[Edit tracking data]

--- START ---

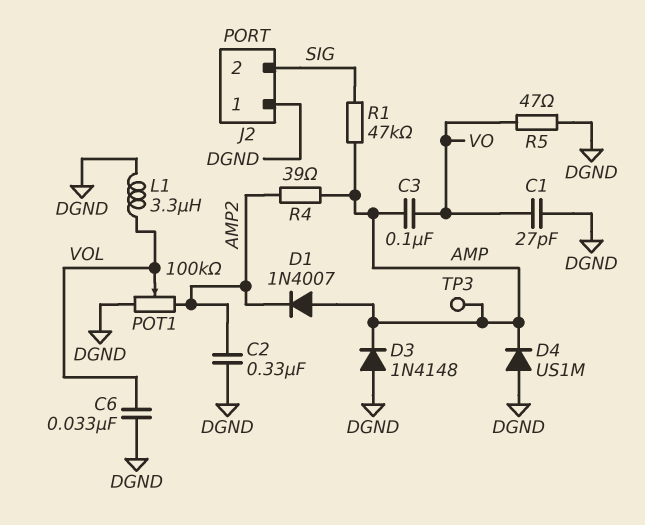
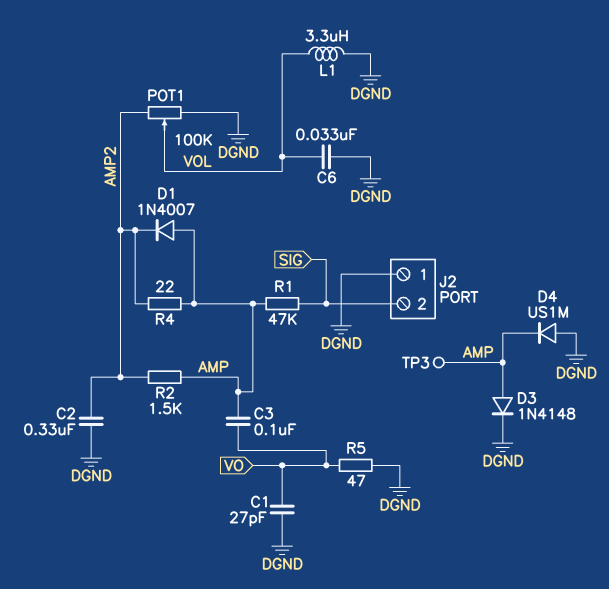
D3: diode 1N4148 (A DGND, K AMP) -> diode 1N4148 (A AMP, K DGND)
R2: none -> 1.5k (AMP, AMP2)
R4: 39 (AMP, AMP2) -> 22 (AMP, AMP2)

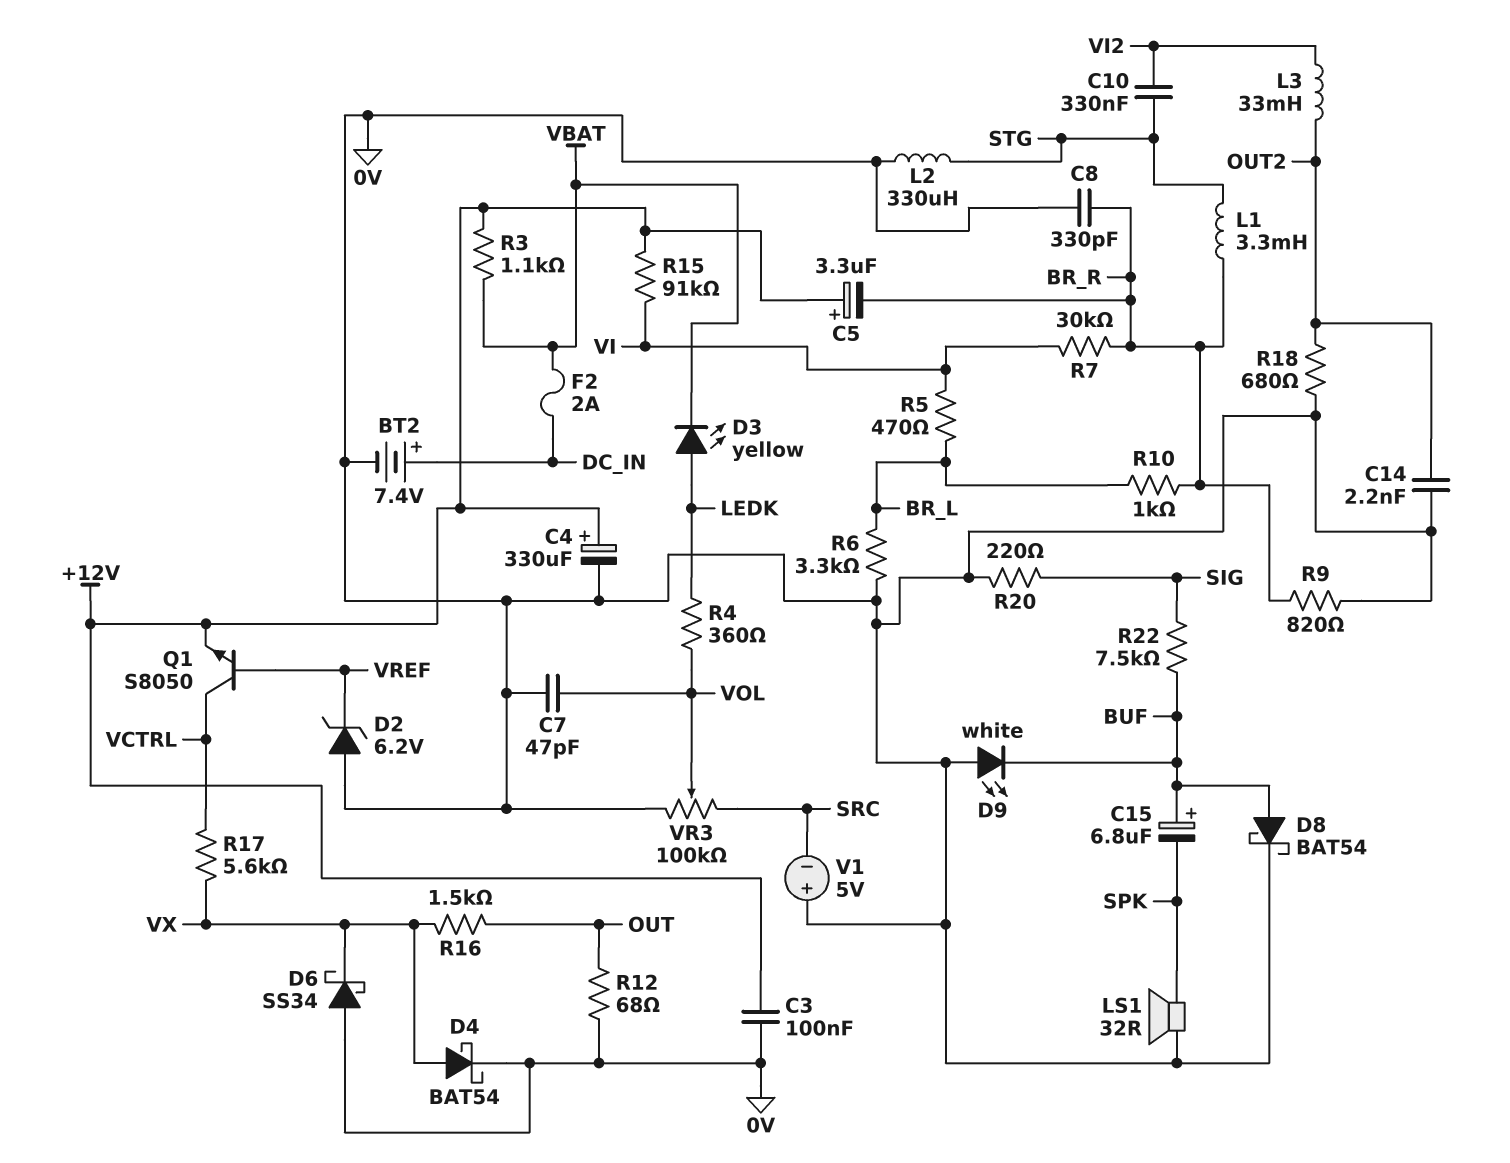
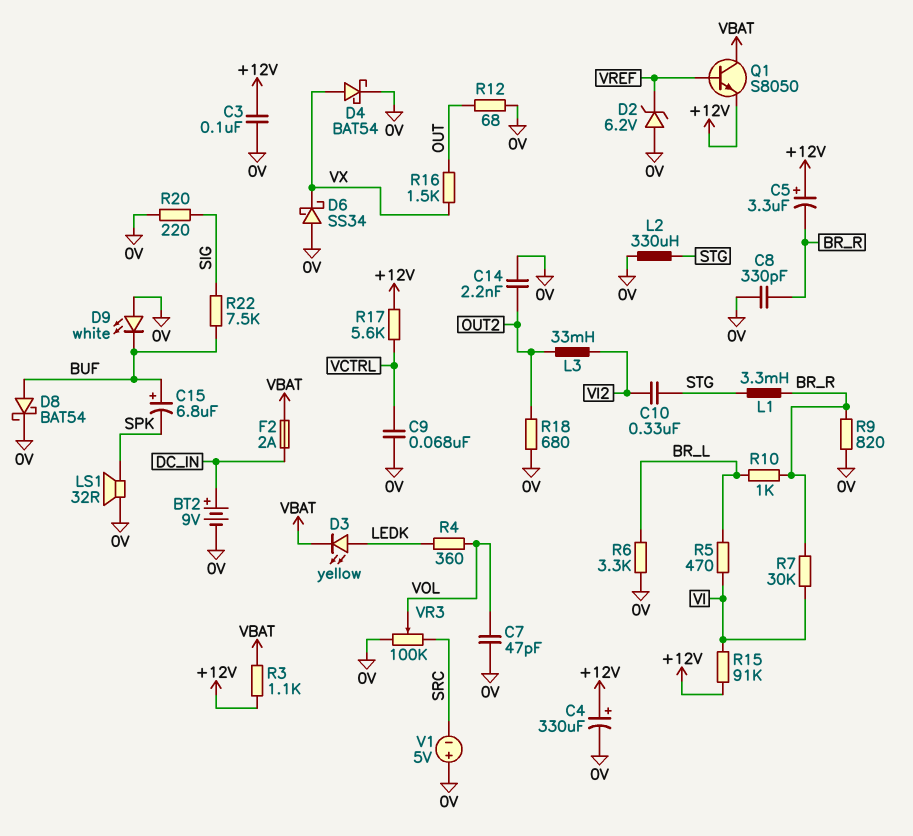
BT2: 7.4V (plus DC_IN, minus 0V) -> 9V (plus DC_IN, minus 0V)
C9: none -> 68nF (0V, VCTRL)
Q1: NPN S8050 (B VREF, C VCTRL, E +12V) -> NPN S8050 (B VREF, C VBAT, E +12V)
R17: 5.6k (VCTRL, VX) -> 5.6k (+12V, VCTRL)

--- END ---

Output only the lines from the one that contains "Q1: NPN S8050" through the final line of the records, exactly as given.

* [EXERCISE RESPONSE]
Q1: NPN S8050 (B VREF, C VCTRL, E +12V) -> NPN S8050 (B VREF, C VBAT, E +12V)
R17: 5.6k (VCTRL, VX) -> 5.6k (+12V, VCTRL)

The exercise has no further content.